Coordinate-based change listings:
++++++++

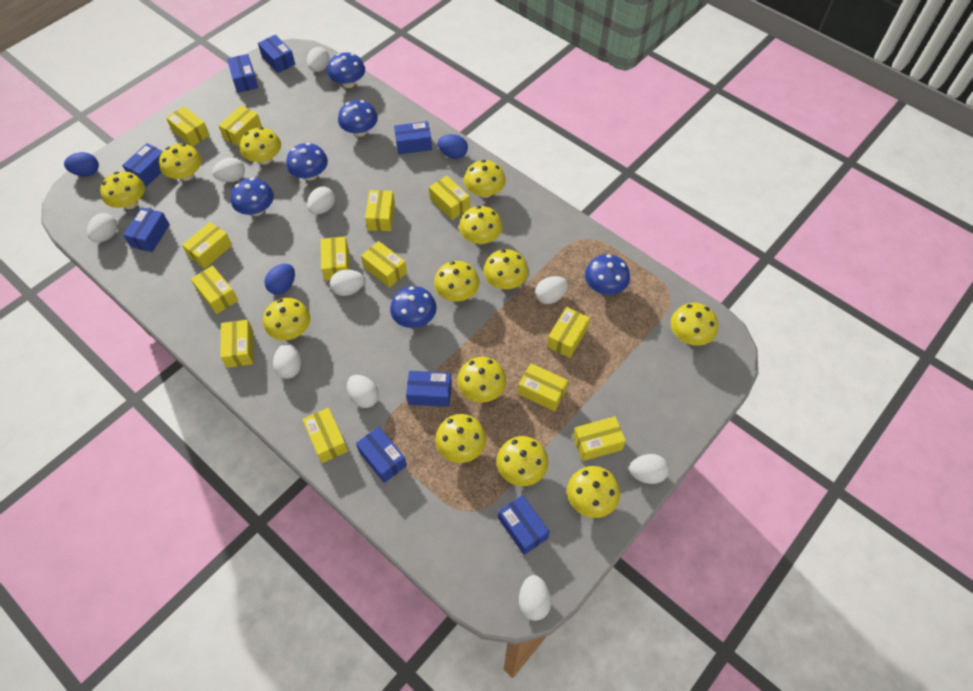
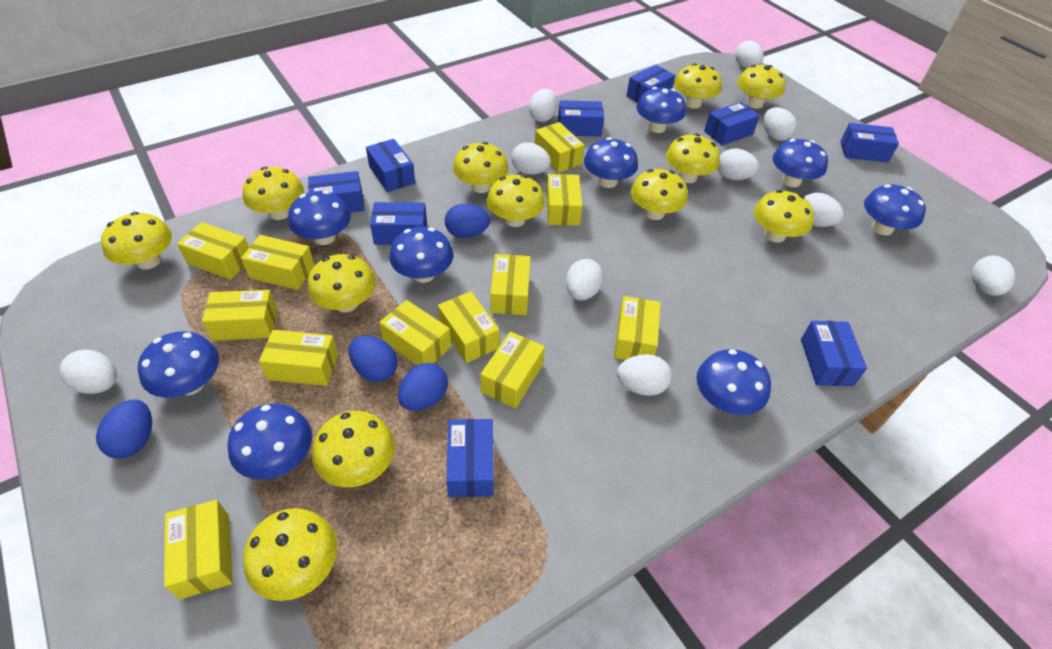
blue box: 8 -> 9
blue egg: 3 -> 4
blue mushroom: 6 -> 9
yellow box: 13 -> 12
yellow mushroom: 13 -> 12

++++++++

| WHAT TO WORK ON |
Return only the lines running from the line with "blue mushroom: 6 -> 9" to the last line of the records, both included, exactly as written.

| RESPONSE |
blue mushroom: 6 -> 9
yellow box: 13 -> 12
yellow mushroom: 13 -> 12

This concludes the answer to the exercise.